*Brief:*
Copy nothing from the entries below except the lines from the one containing "plant: (234, 448) -> (547, 325), removed" through the one containing "sofa: (618, 172) -> (762, 1165), width x1.36", and copy those exactly.

*Data to process:*
((

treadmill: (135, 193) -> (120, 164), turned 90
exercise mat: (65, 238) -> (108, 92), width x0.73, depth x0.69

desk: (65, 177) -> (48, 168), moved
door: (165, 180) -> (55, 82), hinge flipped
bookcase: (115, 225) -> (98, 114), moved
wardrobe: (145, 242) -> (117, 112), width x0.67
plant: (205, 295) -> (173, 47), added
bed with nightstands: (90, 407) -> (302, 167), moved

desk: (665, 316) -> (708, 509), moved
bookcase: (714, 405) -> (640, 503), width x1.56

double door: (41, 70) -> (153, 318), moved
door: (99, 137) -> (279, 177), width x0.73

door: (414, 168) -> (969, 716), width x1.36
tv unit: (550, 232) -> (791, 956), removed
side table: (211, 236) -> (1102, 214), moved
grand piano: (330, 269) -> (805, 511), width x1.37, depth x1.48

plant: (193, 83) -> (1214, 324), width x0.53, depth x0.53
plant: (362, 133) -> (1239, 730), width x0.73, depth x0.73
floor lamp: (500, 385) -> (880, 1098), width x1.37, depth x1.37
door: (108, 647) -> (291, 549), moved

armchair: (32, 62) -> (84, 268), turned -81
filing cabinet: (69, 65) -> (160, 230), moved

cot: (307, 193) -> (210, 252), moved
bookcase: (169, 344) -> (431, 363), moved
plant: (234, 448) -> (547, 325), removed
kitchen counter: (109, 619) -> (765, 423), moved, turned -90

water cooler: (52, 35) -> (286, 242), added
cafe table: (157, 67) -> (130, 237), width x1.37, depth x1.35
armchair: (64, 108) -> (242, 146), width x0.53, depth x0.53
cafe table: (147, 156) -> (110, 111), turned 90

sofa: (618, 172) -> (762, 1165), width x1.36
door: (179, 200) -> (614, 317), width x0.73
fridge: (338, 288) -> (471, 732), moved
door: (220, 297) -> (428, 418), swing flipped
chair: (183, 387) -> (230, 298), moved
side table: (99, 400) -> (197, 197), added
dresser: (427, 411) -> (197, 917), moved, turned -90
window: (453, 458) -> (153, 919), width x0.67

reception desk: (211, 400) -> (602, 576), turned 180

))

*Your solution:*
plant: (234, 448) -> (547, 325), removed
kitchen counter: (109, 619) -> (765, 423), moved, turned -90

water cooler: (52, 35) -> (286, 242), added
cafe table: (157, 67) -> (130, 237), width x1.37, depth x1.35
armchair: (64, 108) -> (242, 146), width x0.53, depth x0.53
cafe table: (147, 156) -> (110, 111), turned 90

sofa: (618, 172) -> (762, 1165), width x1.36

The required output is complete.